--- Assignment ---
Would you filter the listing below so that only lines with the word "naranja" remain?

--- Dataset extract ---
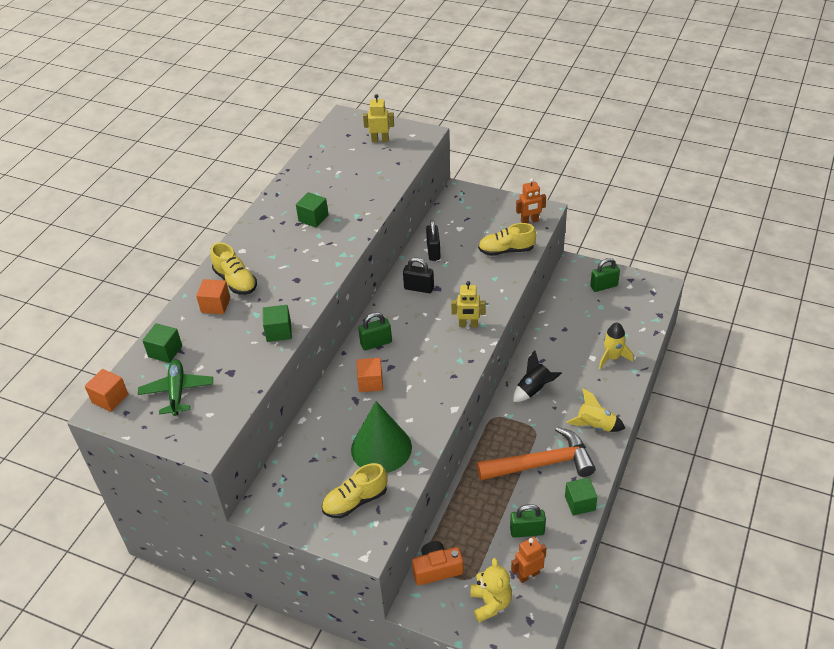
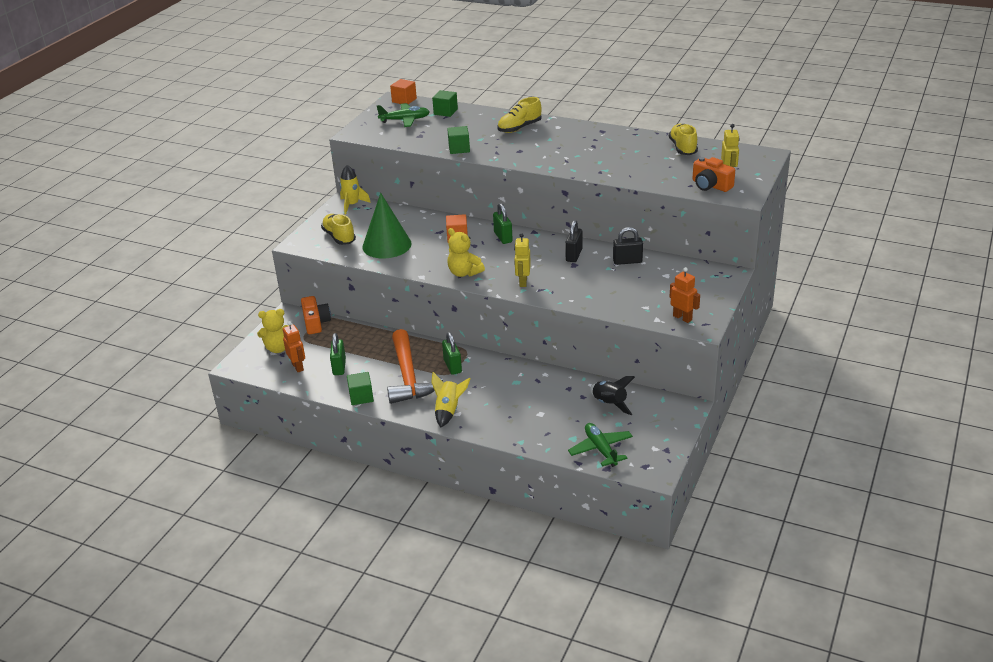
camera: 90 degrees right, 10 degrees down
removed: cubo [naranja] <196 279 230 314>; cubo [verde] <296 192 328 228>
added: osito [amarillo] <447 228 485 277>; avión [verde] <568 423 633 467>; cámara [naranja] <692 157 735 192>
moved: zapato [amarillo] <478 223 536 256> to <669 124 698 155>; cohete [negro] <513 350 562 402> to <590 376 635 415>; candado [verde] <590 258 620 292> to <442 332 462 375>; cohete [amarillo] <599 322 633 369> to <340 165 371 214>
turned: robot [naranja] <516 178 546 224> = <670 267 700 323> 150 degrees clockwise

--- Solved exercise ---
removed: cubo [naranja] <196 279 230 314>; cubo [verde] <296 192 328 228>
added: osito [amarillo] <447 228 485 277>; avión [verde] <568 423 633 467>; cámara [naranja] <692 157 735 192>
turned: robot [naranja] <516 178 546 224> = <670 267 700 323> 150 degrees clockwise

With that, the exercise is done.